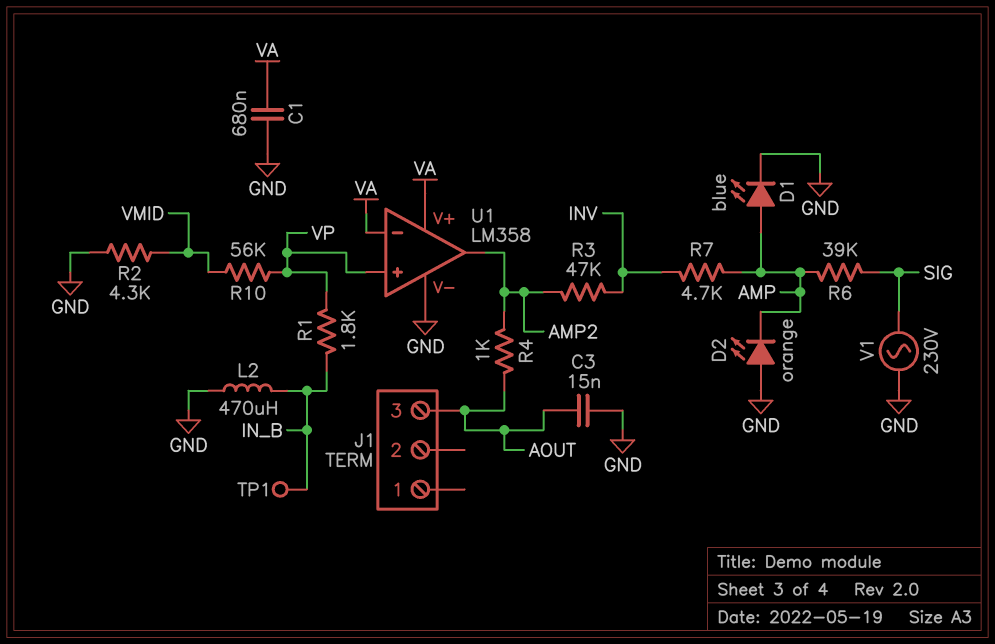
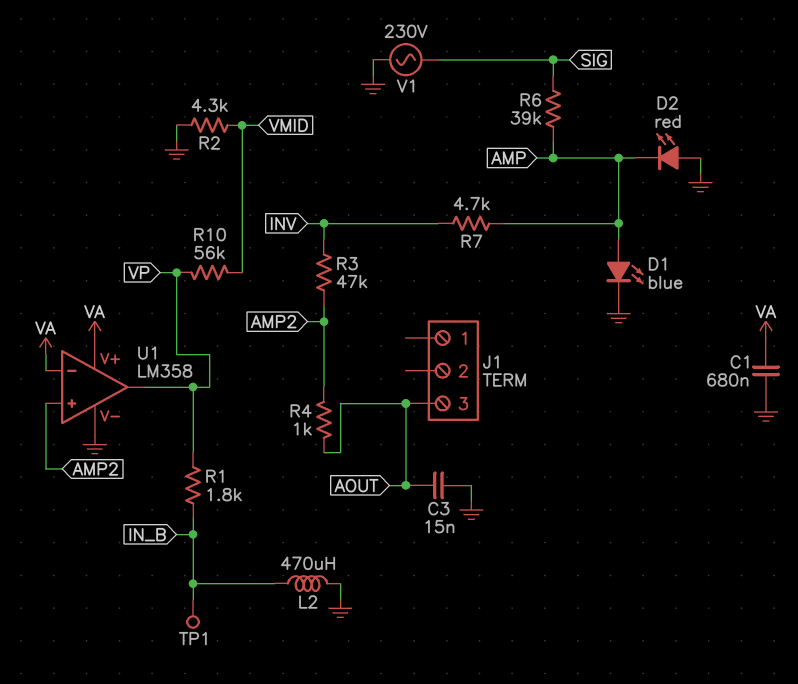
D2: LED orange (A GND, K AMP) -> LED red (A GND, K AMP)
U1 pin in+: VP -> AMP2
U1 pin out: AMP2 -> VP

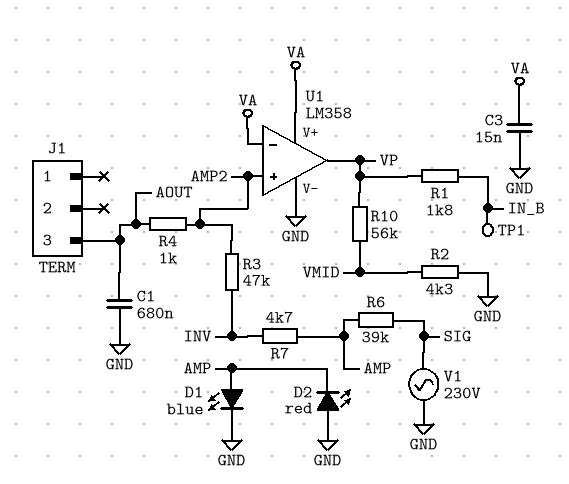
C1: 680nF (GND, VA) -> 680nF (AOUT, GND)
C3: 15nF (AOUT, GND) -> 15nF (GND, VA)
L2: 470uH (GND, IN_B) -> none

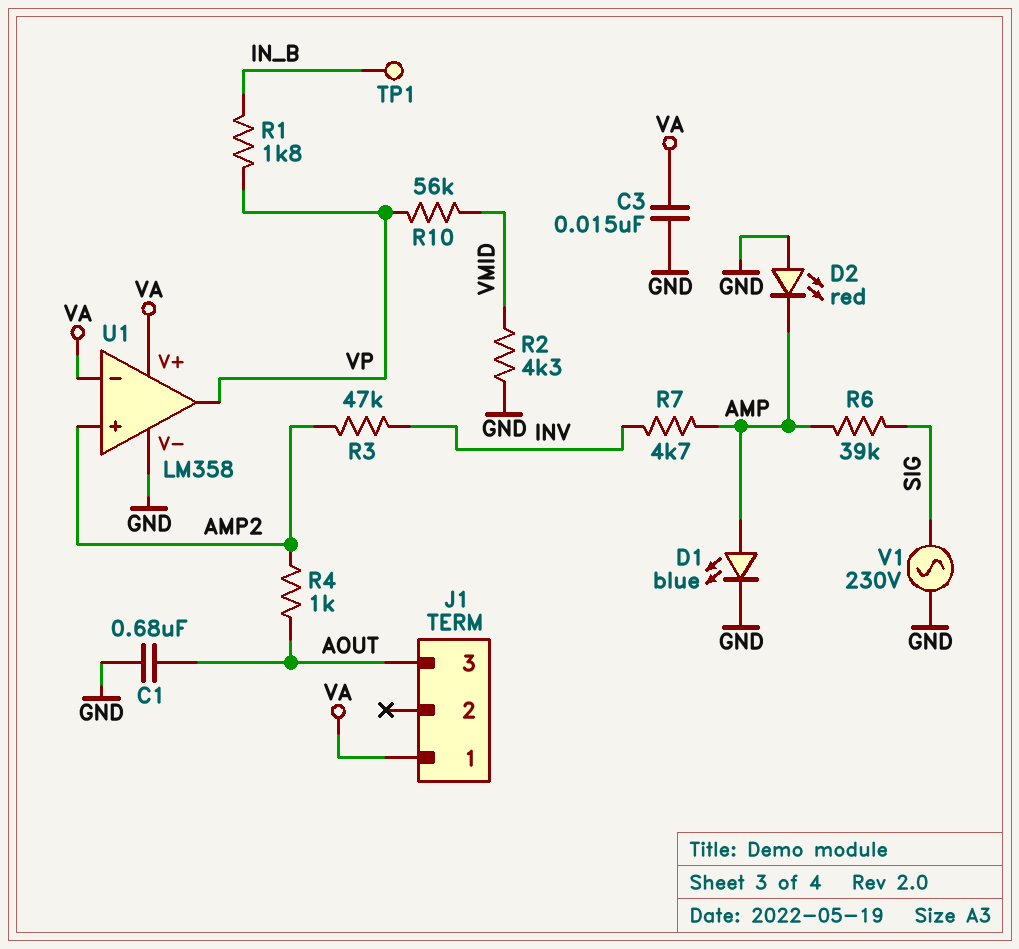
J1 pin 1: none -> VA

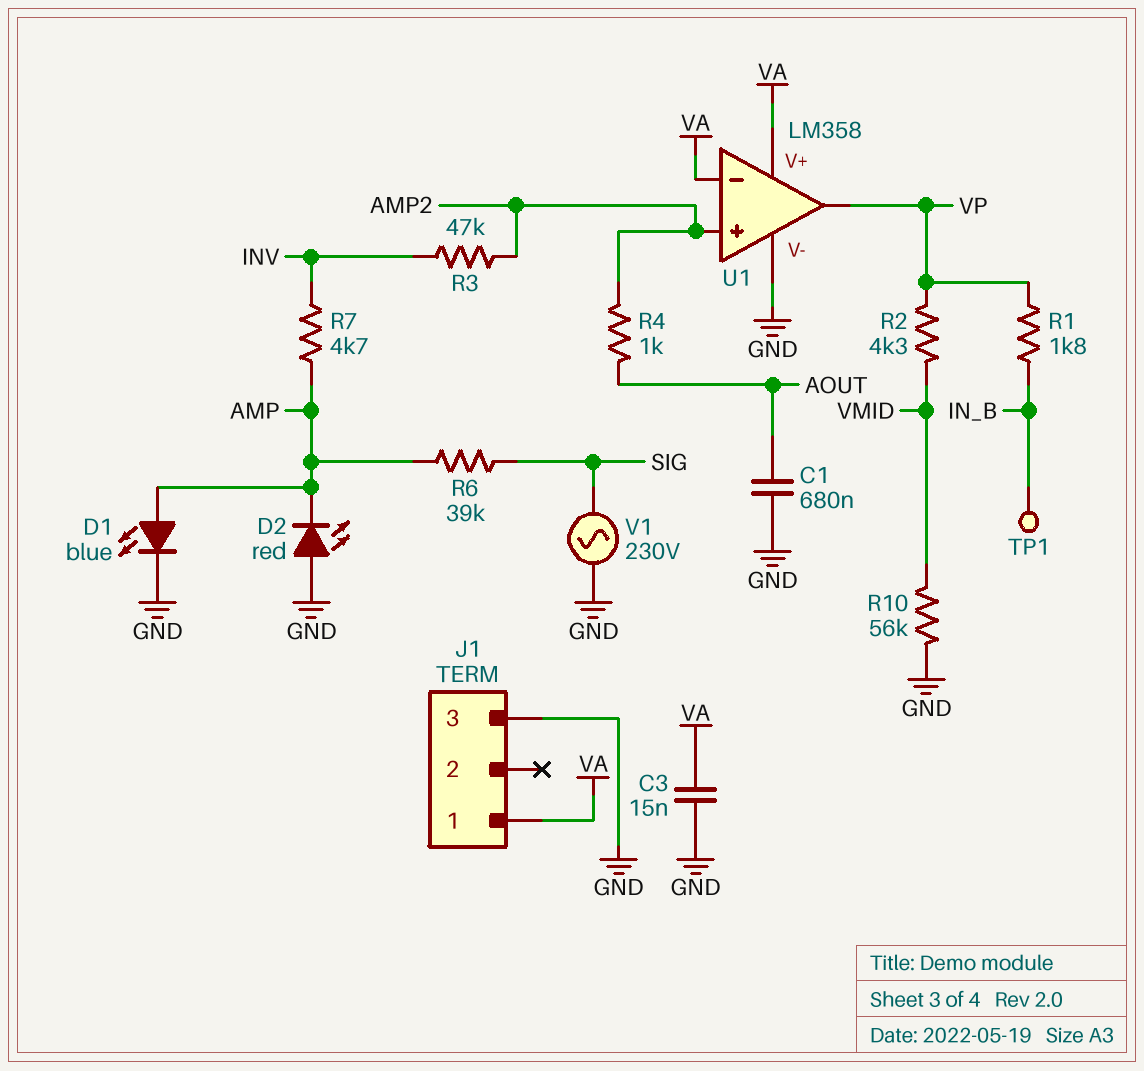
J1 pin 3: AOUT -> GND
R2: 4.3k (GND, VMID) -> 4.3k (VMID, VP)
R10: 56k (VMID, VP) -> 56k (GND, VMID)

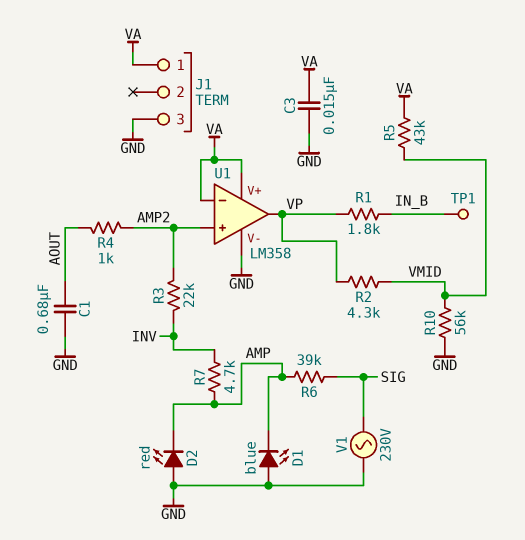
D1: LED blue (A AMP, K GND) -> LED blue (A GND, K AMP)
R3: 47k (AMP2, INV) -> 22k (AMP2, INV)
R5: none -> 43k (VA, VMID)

——

=== What the task asks ===
How many lines in the listing above include the word "VMID"? Respond with the number and nothing else.

=== Result ===
3